Object matching data
# # # # #

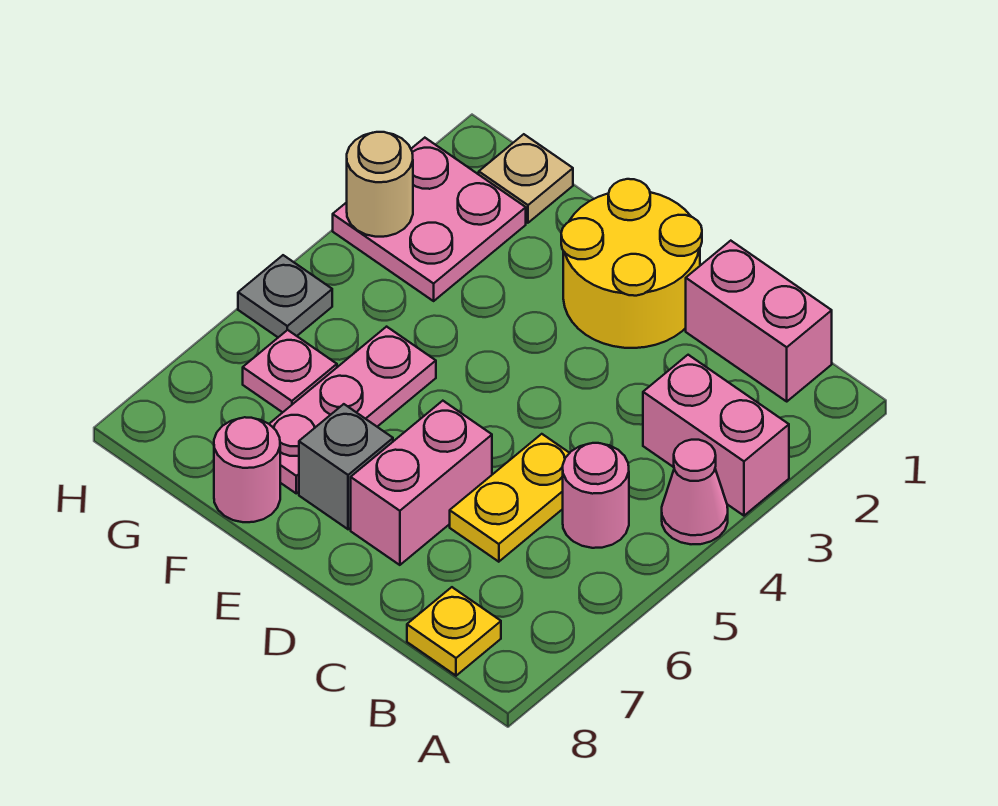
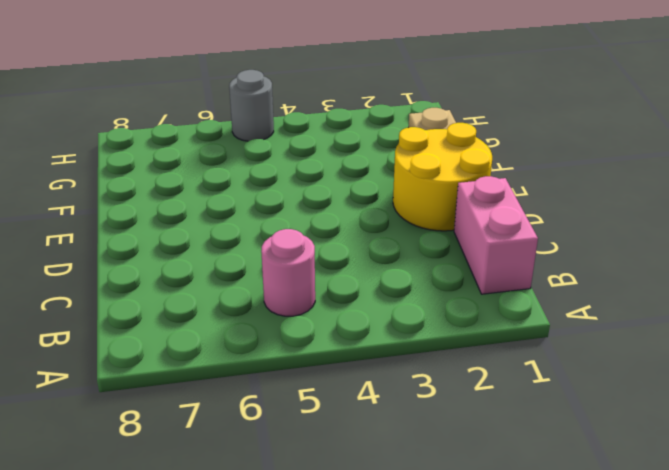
grey round brick H5 level 1 -> grey plate H5 level 1
none -> pink brick A3:B3 level 1
none -> pink cone A4 level 1
none -> yellow plate B8 level 1

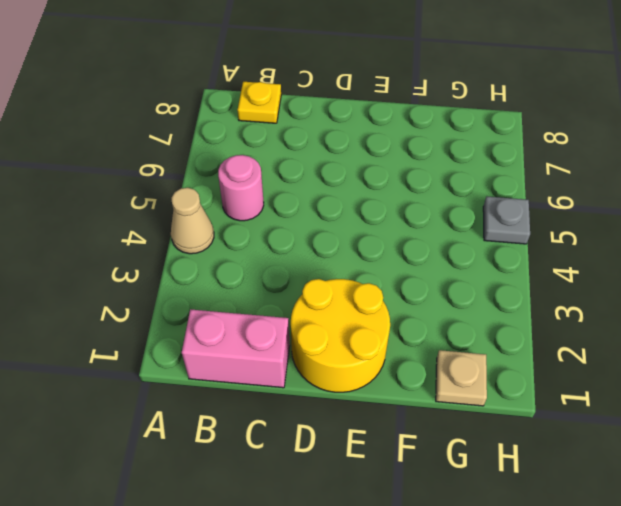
tan cone A4 level 1 -> pink cone A4 level 1
none -> pink brick A3:B3 level 1
none -> yellow plate C5:C6 level 1
none -> pink brick D6:D7 level 1

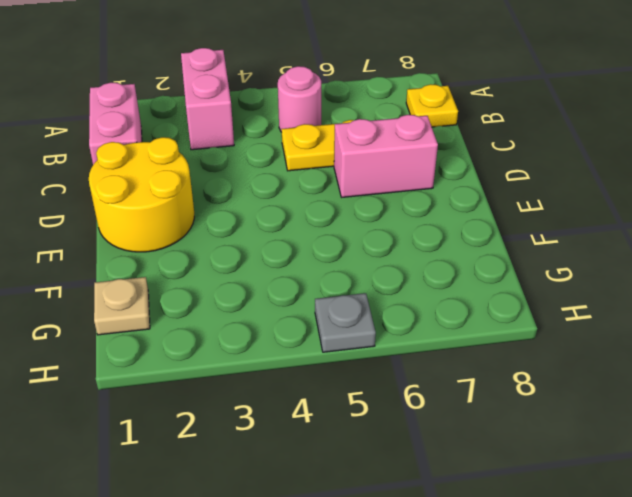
none -> pink cone A4 level 1
none -> grey brick E7 level 1
none -> pink plate F5:F7 level 1

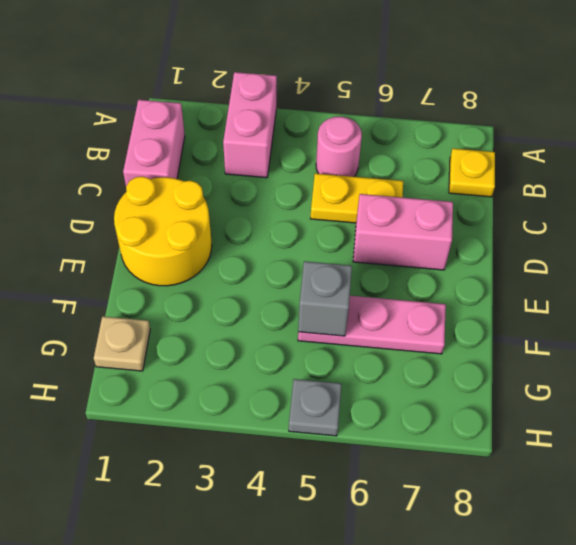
grey brick F5 level 2 -> grey brick E7 level 1
none -> pink cone A4 level 1
none -> pink round brick F8 level 1
none -> pink plate G2:H3 level 1

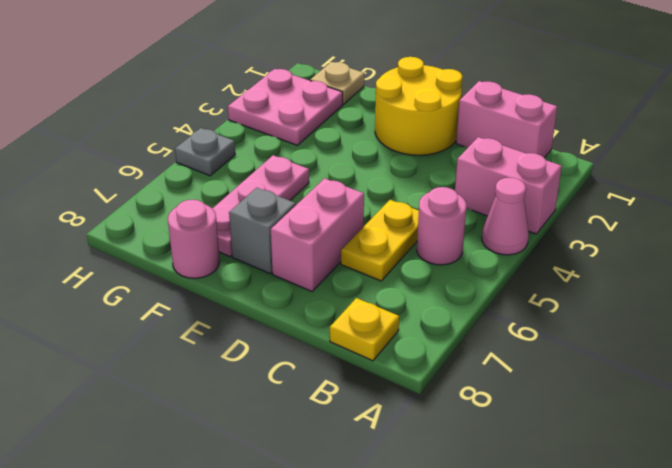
none -> pink plate G6 level 1
none -> tan round brick H3 level 2

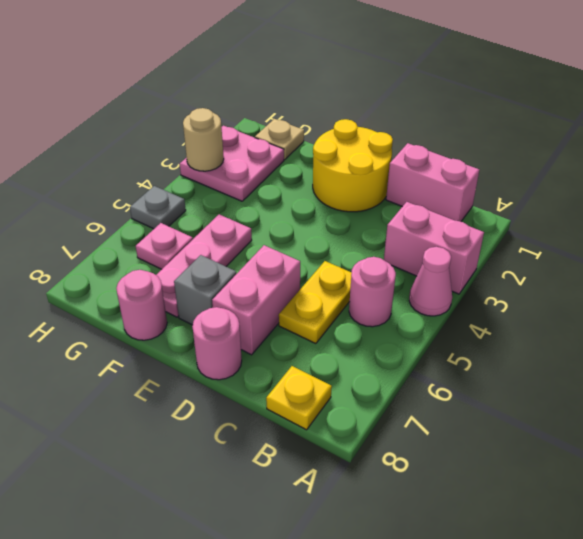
pink round brick D8 level 1 -> none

# # # # #

Your goal:
Give the data above again exactly. Leave the pictures out.

Result:
grey round brick H5 level 1 -> grey plate H5 level 1
none -> pink brick A3:B3 level 1
none -> pink cone A4 level 1
none -> yellow plate B8 level 1

tan cone A4 level 1 -> pink cone A4 level 1
none -> pink brick A3:B3 level 1
none -> yellow plate C5:C6 level 1
none -> pink brick D6:D7 level 1

none -> pink cone A4 level 1
none -> grey brick E7 level 1
none -> pink plate F5:F7 level 1

grey brick F5 level 2 -> grey brick E7 level 1
none -> pink cone A4 level 1
none -> pink round brick F8 level 1
none -> pink plate G2:H3 level 1

none -> pink plate G6 level 1
none -> tan round brick H3 level 2

pink round brick D8 level 1 -> none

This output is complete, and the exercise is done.